(TO DO) Starting at the line with "segment 'stroma'" in it, reproduce each line below through the last one, exactly, and include nothing else.

(STORED DATA)

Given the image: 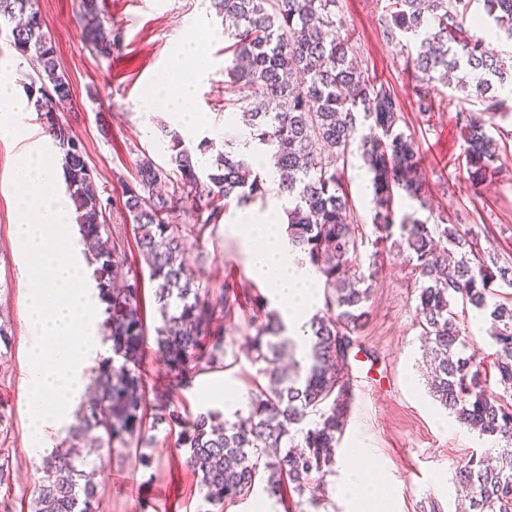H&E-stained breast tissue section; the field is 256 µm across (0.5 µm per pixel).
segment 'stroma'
I'll return each instance as SVG.
<instances>
[{"label": "stroma", "instance_id": "1", "mask_svg": "<svg viewBox=\"0 0 512 512\" xmlns=\"http://www.w3.org/2000/svg\"><path fill=\"white\" fill-rule=\"evenodd\" d=\"M106 26L119 32L120 44L102 57L83 40L81 0H38L56 45L61 70L67 76L73 103L61 113L86 150V159L99 190L112 202L111 222L124 235L132 226L122 212L121 179L135 173L145 156L167 165V140L161 127L171 125L168 113L147 109L146 96L167 67L178 41L198 36L209 69L196 87L192 107L206 116L203 138L216 148L232 143L243 152V119L227 124L224 102L233 93L224 83L227 42L220 22L209 15V0H99ZM388 0H337L336 18L352 42L363 66L398 97L399 127L411 135L422 152V171L429 212H445L452 222L472 232L480 251L494 256L499 266L512 267V157L493 181L471 187L462 156L458 113L474 110L456 85L434 82L431 95L439 110L421 114L415 107L416 81L407 52L388 40L384 17ZM22 158L19 143L0 139V461H7L9 477L0 485V508L31 512L37 495L40 458L28 451L27 421L20 407V385L33 335L23 315L29 283L18 271V247L13 230V170ZM343 185L359 226L362 257H377L379 276L368 302L370 316L358 334L362 348L352 360L351 400L345 433L335 450L334 463L321 480L324 502L318 512H351L338 487L361 449L366 462L377 464L382 495L368 512H458L461 496L456 467L470 456L492 451L490 439L461 426L430 394L421 328L415 315L418 278L405 254L375 251L372 241L369 175L359 157H350ZM238 209L230 204L213 232L192 241L189 261L197 283L209 288L229 285L235 290L271 299L272 290L249 276L243 239L246 229L233 228ZM459 320L469 337V352L481 372L483 387L499 391L498 374L487 323H475L474 311L462 308ZM262 376L256 365L240 358L218 372L198 376L191 387L176 393L173 402L191 418L213 409L232 419L246 409L248 393ZM234 390L236 406L225 405L221 392ZM151 469L127 454L113 457L97 475L104 512H205L199 486L174 448L167 425L150 429ZM256 482L248 496L225 503L224 512H296L300 498L288 492L277 499Z\"/></svg>", "mask_w": 512, "mask_h": 512}]
</instances>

(RESPONSE BELOW)
segment 'stroma'
I'll return each instance as SVG.
<instances>
[{"label": "stroma", "instance_id": "1", "mask_svg": "<svg viewBox=\"0 0 512 512\" xmlns=\"http://www.w3.org/2000/svg\"><path fill=\"white\" fill-rule=\"evenodd\" d=\"M106 26L119 32L120 44L102 57L83 40L81 0H38L56 45L61 70L67 76L73 103L61 113L86 150V159L99 190L112 202L111 222L124 235L132 226L122 212L121 179L135 173L145 156L167 165V140L161 127L171 125L168 113L147 109L146 96L167 67L178 41L198 36L209 69L196 87L192 107L206 116L203 138L216 148L232 143L243 152V119L227 124L224 102L233 93L224 83L227 42L220 22L209 15V0H99ZM388 0H337L336 18L352 42L363 66L398 97L399 127L411 135L422 152V171L429 212H445L452 222L472 232L480 251L494 256L499 266L512 267V157L493 181L471 187L462 156L458 113L474 110L456 85L434 82L431 95L439 110L421 114L415 107L416 81L407 52L388 40L384 17ZM22 158L19 143L0 139V461H7L9 477L0 485V508L31 512L37 495L40 458L28 451L27 421L20 407V385L33 335L23 315L29 283L18 271V247L13 230V170ZM343 185L359 226L362 257H377L379 276L368 302L370 316L358 334L362 348L352 360L351 400L345 433L335 450L334 463L321 480L324 502L318 512H351L338 487L361 449L366 462L377 464L382 495L368 512H458L461 496L456 467L470 456L492 451L490 439L461 426L430 394L421 328L415 315L418 278L405 254L375 251L372 241L369 175L359 157H350ZM238 209L230 204L213 232L192 241L189 261L197 283L209 288L229 285L235 290L271 299L272 290L249 276L243 239L246 229L233 228ZM459 320L469 337V352L481 372L483 387L499 391L498 374L487 323H475L474 311L462 308ZM262 376L256 365L240 358L218 372L198 376L191 387L176 393L173 402L191 418L213 409L232 419L246 409L248 393ZM234 390L236 406L225 405L221 392ZM151 469L127 454L113 457L97 475L104 512H205L199 486L174 448L167 425L150 429ZM256 482L248 496L225 503L224 512H296L300 498L288 492L277 499Z\"/></svg>", "mask_w": 512, "mask_h": 512}]
</instances>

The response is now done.